WHAT YOU HAVE TO DO:
Look below for the line that contains "camera: 10 degrees left, 10 degrees up", then copy it and each following line exactly, through and including the line that contains "(489, 332) = (522, 304): blue carton -> none".

EXCERPTED RECORDS:
=== Section Start ===

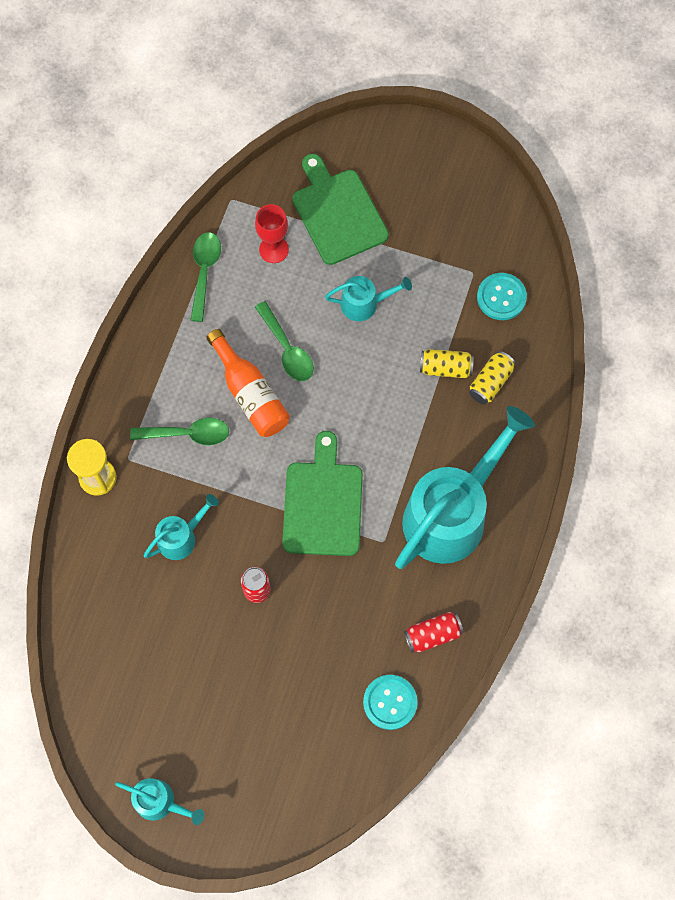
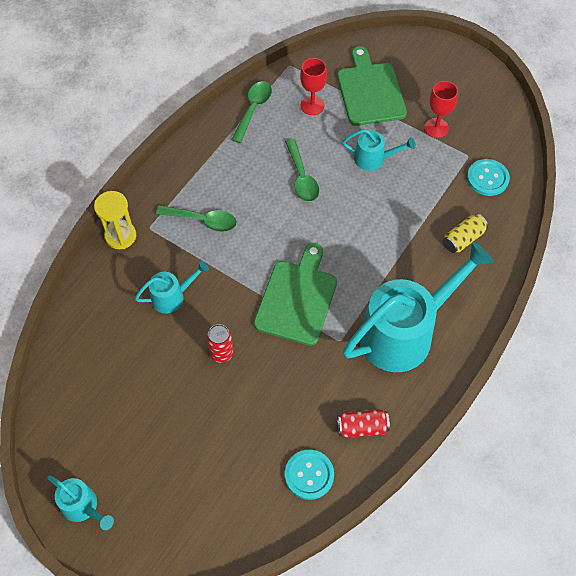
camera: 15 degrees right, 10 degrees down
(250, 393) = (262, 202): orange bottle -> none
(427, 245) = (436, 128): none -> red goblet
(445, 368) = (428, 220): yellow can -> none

=== Section End ===
=== Section Start ===

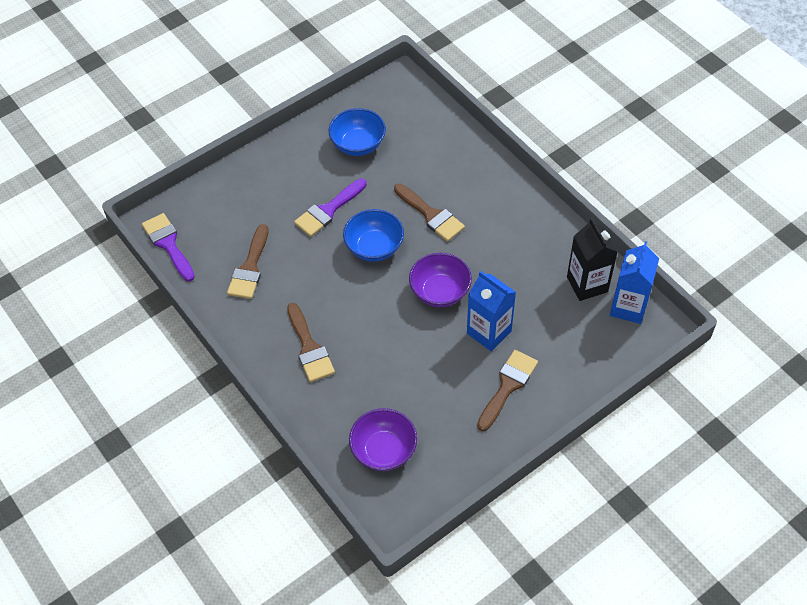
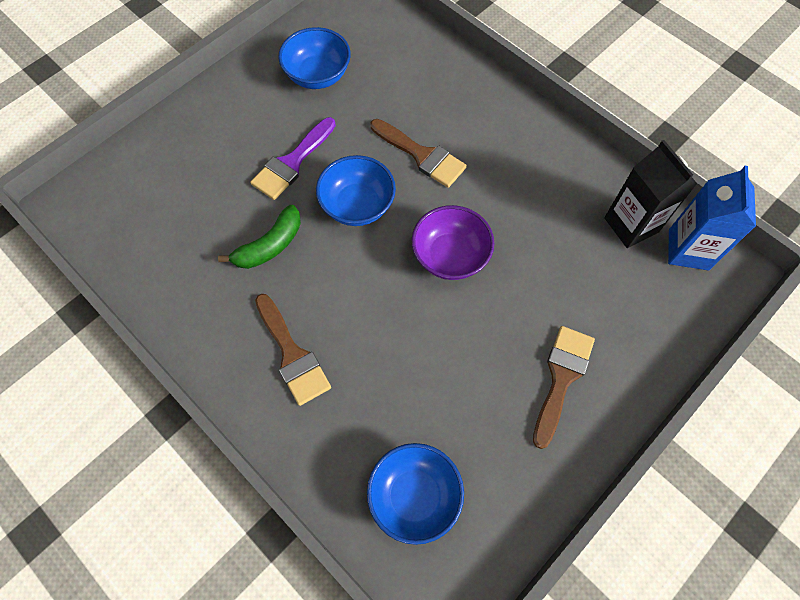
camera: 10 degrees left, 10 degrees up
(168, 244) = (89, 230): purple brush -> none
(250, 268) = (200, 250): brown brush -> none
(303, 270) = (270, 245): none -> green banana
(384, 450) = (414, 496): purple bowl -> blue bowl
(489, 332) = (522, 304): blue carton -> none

=== Section End ===

PROBLEM SOLUTION:
camera: 10 degrees left, 10 degrees up
(168, 244) = (89, 230): purple brush -> none
(250, 268) = (200, 250): brown brush -> none
(303, 270) = (270, 245): none -> green banana
(384, 450) = (414, 496): purple bowl -> blue bowl
(489, 332) = (522, 304): blue carton -> none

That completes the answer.